→ DATA RECORDS:

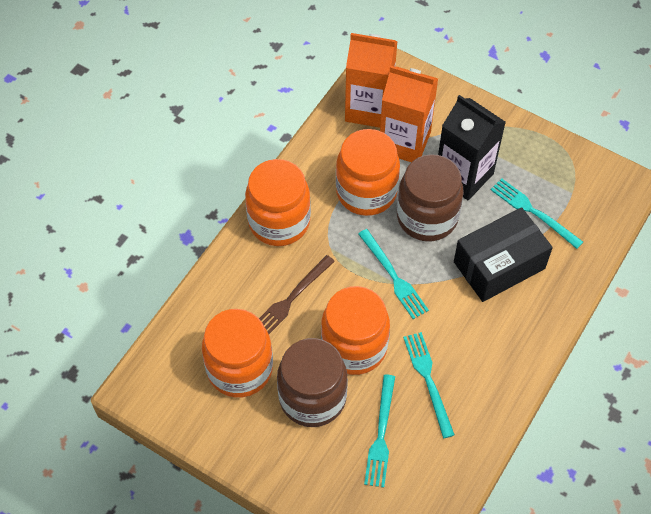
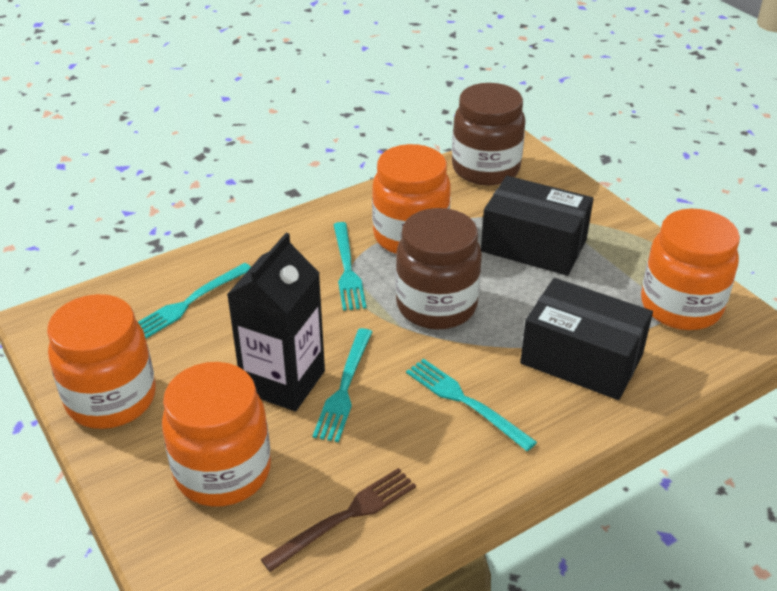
black box: 1 -> 2
orange carton: 2 -> 0

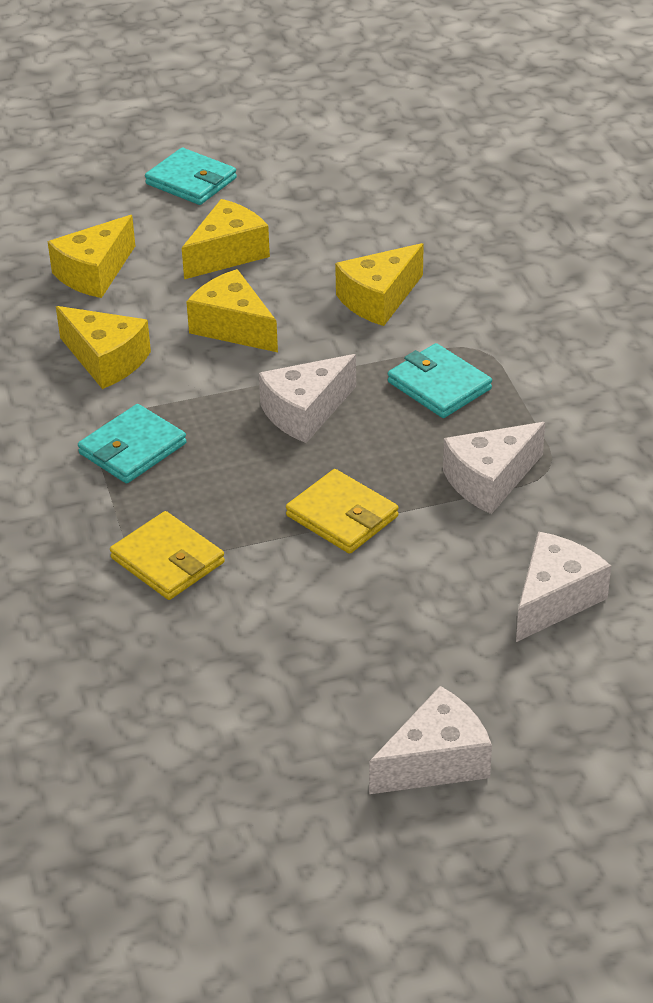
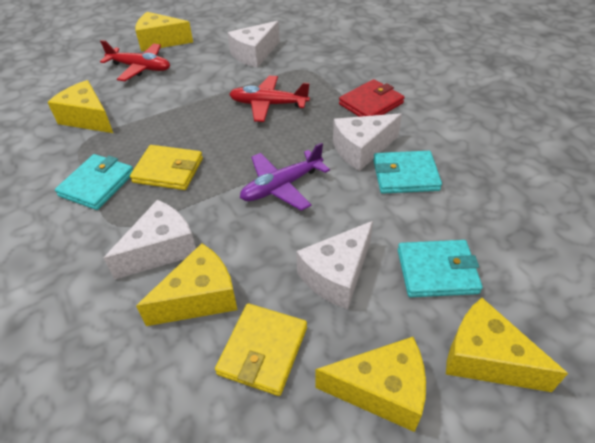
purple plane: 0 -> 1
red plane: 0 -> 2
red wallet: 0 -> 1

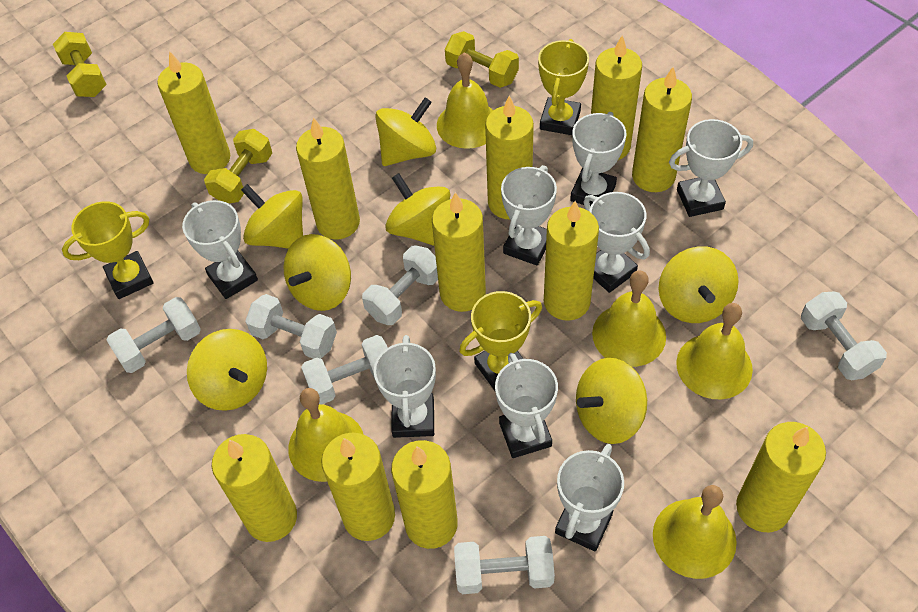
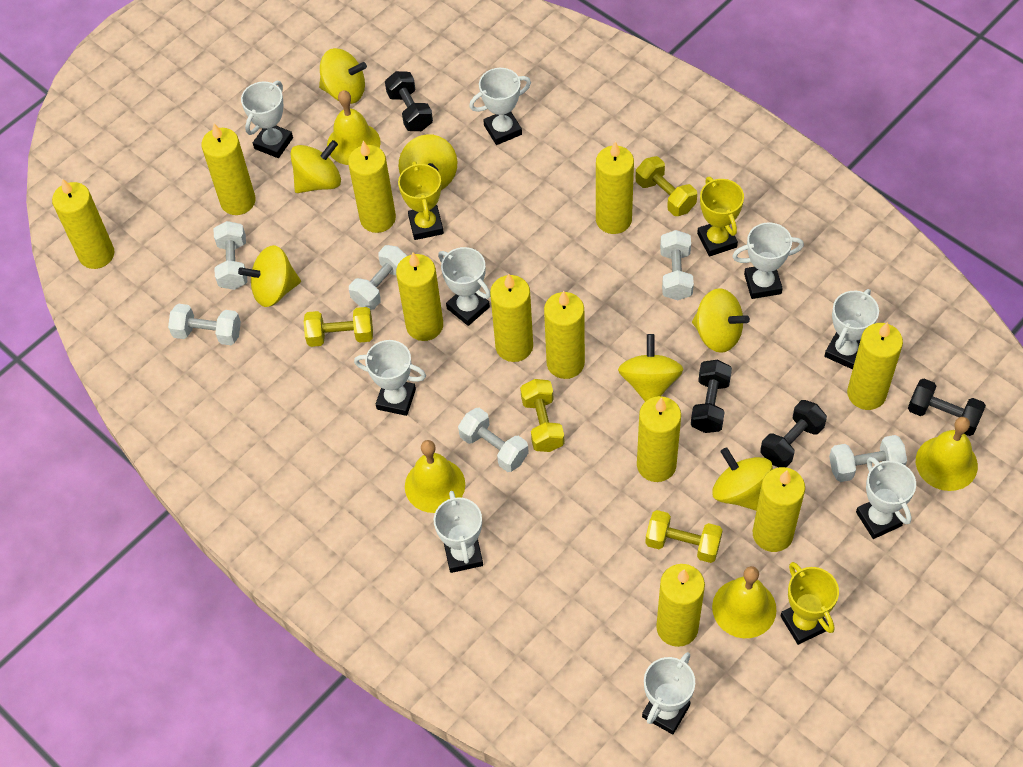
black dumbbell: 0 -> 4
white trophy: 8 -> 9
yellow bell: 5 -> 4
yellow dumbbell: 3 -> 4

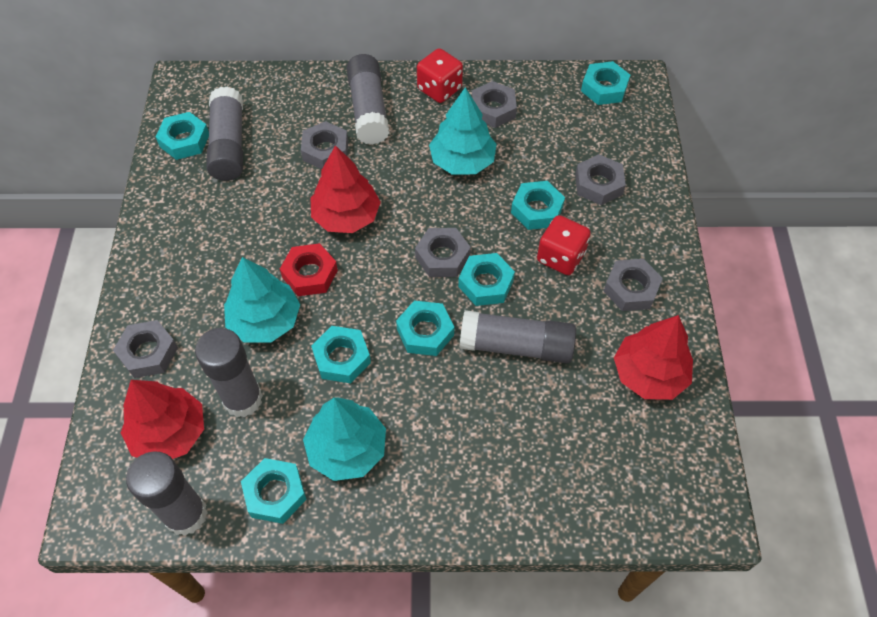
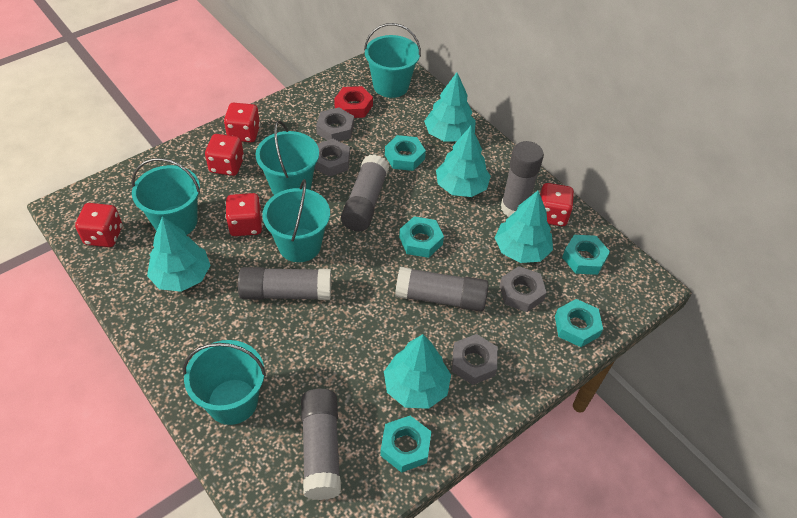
grey nut: 6 -> 4
red dice: 2 -> 5
red tree: 3 -> 0
turquoise bucket: 0 -> 5
turquoise nut: 7 -> 5
turquoise tree: 3 -> 5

→ EXERCISE INSTRUCTIONS:
Omit pictures and output the listing exactly.

→ TASK RESPONSE:
black box: 1 -> 2
orange carton: 2 -> 0

purple plane: 0 -> 1
red plane: 0 -> 2
red wallet: 0 -> 1

black dumbbell: 0 -> 4
white trophy: 8 -> 9
yellow bell: 5 -> 4
yellow dumbbell: 3 -> 4

grey nut: 6 -> 4
red dice: 2 -> 5
red tree: 3 -> 0
turquoise bucket: 0 -> 5
turquoise nut: 7 -> 5
turquoise tree: 3 -> 5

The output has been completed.